Pull out every line of the rows below that contains the string "pyautogui", treating uppercase and lowercase letters as different.

*** Block opens ***

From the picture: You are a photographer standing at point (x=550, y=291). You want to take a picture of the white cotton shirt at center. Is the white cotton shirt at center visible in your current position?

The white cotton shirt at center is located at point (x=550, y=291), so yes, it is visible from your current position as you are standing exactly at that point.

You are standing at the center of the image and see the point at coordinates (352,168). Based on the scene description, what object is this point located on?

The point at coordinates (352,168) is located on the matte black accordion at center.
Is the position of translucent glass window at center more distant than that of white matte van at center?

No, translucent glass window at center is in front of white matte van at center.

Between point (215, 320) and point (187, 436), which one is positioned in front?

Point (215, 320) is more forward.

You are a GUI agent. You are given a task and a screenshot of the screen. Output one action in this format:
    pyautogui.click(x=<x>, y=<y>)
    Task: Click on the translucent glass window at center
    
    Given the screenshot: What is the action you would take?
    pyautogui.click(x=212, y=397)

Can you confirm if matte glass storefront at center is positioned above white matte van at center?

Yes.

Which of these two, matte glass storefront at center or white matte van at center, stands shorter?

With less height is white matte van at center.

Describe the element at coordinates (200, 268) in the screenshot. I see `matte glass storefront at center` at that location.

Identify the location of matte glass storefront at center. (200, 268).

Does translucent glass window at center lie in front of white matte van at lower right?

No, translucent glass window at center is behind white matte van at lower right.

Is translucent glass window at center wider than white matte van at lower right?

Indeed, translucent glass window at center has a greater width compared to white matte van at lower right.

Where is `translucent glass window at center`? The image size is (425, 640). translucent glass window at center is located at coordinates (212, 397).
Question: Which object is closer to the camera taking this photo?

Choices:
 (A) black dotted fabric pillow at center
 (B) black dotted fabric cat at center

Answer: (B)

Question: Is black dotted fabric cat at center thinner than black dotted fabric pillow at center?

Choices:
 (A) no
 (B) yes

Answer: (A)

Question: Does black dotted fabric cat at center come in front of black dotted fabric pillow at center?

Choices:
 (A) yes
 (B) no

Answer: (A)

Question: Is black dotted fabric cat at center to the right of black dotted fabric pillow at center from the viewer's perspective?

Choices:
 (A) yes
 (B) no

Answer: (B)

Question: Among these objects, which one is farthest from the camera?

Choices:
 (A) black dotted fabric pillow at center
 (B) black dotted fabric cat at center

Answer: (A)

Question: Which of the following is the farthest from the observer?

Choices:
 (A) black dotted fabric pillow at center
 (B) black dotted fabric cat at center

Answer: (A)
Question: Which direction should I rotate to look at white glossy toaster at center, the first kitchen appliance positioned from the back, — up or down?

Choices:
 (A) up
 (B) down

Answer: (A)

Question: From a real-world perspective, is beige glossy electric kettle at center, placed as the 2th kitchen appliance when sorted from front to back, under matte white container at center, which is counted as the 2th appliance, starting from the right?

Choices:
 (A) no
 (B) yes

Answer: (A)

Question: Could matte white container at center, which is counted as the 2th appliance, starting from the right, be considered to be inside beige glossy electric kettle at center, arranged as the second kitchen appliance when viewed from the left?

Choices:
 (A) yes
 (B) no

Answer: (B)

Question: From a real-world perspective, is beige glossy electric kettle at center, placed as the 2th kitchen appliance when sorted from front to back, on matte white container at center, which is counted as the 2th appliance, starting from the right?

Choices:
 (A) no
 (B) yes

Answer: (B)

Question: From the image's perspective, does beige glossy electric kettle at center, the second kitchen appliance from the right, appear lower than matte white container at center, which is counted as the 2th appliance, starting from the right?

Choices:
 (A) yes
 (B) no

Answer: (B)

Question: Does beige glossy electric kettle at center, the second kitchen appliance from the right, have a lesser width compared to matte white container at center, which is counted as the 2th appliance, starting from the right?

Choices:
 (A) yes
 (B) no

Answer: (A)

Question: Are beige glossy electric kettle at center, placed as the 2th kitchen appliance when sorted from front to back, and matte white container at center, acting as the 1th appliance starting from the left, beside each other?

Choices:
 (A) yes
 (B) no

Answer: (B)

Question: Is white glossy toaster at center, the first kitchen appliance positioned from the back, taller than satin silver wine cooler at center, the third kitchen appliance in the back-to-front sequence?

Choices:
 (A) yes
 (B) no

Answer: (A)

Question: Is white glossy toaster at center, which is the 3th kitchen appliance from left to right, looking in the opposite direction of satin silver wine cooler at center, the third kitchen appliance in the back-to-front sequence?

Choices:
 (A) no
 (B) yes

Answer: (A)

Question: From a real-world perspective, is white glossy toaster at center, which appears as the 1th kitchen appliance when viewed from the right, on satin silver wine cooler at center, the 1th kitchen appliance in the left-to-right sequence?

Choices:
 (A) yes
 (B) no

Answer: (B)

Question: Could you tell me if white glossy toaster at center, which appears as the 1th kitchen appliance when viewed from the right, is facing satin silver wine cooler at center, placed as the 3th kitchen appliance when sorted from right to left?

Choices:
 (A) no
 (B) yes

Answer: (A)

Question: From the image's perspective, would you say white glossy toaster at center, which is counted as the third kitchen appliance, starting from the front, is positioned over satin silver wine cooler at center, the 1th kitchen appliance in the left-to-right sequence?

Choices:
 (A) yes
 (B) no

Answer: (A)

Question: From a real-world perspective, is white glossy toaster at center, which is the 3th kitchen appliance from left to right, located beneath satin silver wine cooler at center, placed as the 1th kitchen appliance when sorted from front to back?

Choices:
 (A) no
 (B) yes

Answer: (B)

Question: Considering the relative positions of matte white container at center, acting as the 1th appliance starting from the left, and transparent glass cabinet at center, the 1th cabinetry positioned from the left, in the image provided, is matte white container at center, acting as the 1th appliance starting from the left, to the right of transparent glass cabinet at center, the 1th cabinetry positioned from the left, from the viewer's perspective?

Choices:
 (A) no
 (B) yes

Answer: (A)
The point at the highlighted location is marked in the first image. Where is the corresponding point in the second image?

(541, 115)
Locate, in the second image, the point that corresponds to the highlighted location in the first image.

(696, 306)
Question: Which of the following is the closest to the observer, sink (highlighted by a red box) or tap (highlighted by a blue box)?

*** Block closes ***

= RESPONSE =
    pyautogui.click(x=<x>, y=<y>)
    pyautogui.click(x=212, y=397)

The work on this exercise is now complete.